━━━ Data provided ━━━
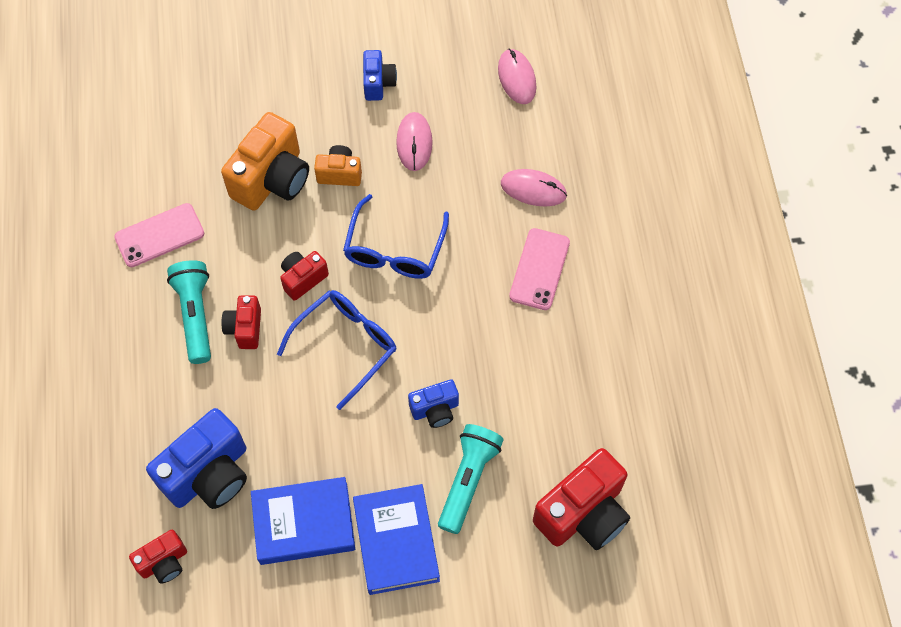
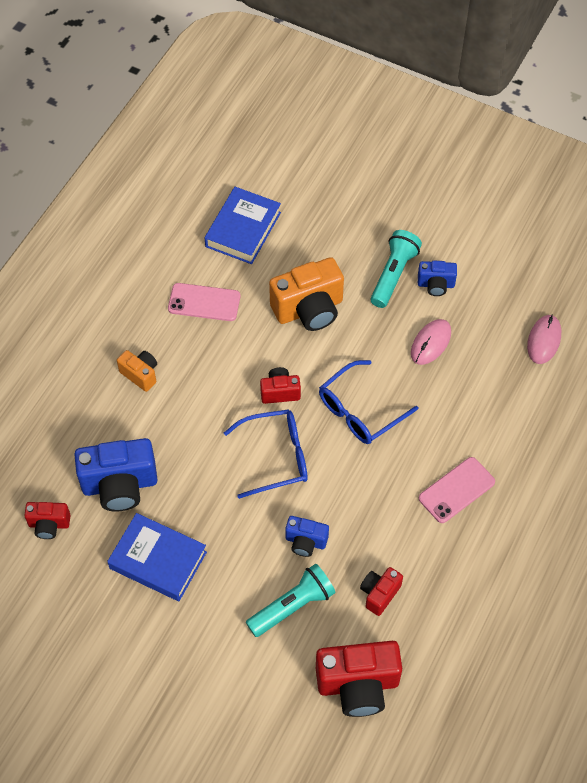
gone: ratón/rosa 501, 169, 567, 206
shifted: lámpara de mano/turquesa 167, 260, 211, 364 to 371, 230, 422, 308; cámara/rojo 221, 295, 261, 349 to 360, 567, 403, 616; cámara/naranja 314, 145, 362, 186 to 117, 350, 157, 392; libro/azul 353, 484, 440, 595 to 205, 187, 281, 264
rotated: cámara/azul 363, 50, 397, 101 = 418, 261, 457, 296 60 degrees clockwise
━━━
━━━ Data provided ━━━
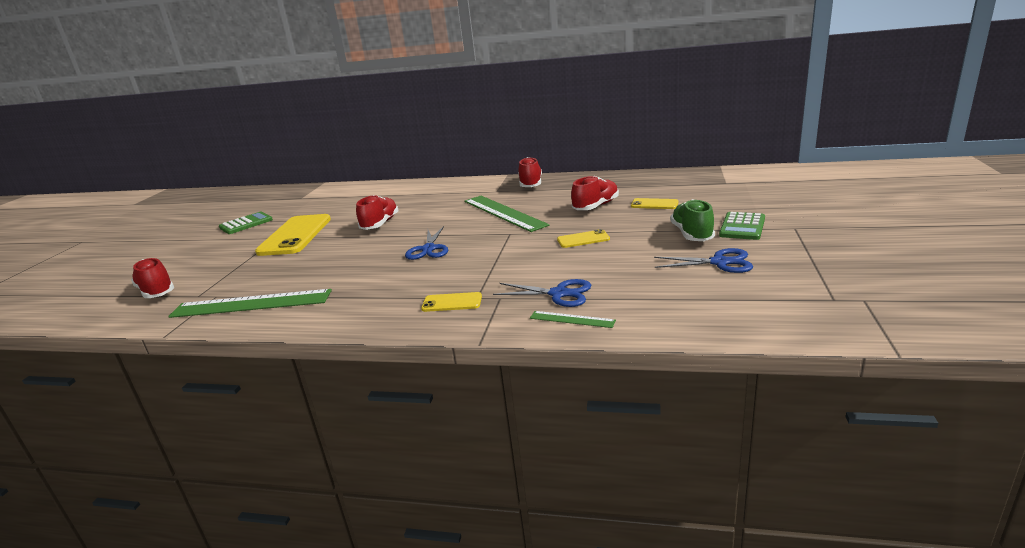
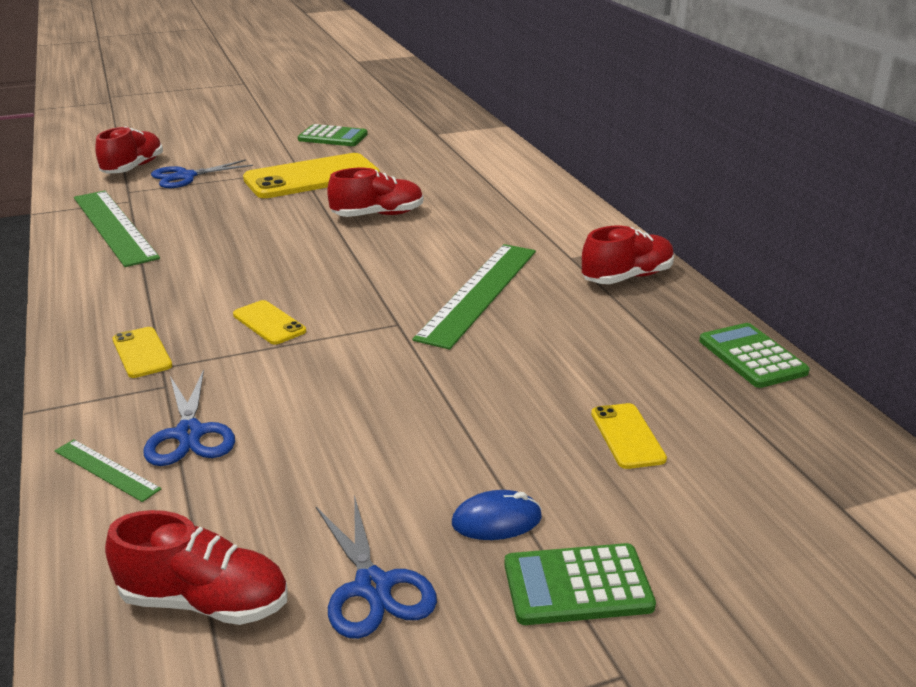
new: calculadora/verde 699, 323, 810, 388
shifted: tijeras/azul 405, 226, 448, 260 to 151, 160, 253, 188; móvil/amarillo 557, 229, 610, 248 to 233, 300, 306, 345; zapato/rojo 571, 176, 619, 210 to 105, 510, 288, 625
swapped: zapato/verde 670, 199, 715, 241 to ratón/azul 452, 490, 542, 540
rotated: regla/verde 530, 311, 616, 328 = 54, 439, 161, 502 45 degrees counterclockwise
━━━
**Work order**
Lines that contain "cámara" should be pulled from the entries above and reported.

**Reply**
shifted: lámpara de mano/turquesa 167, 260, 211, 364 to 371, 230, 422, 308; cámara/rojo 221, 295, 261, 349 to 360, 567, 403, 616; cámara/naranja 314, 145, 362, 186 to 117, 350, 157, 392; libro/azul 353, 484, 440, 595 to 205, 187, 281, 264
rotated: cámara/azul 363, 50, 397, 101 = 418, 261, 457, 296 60 degrees clockwise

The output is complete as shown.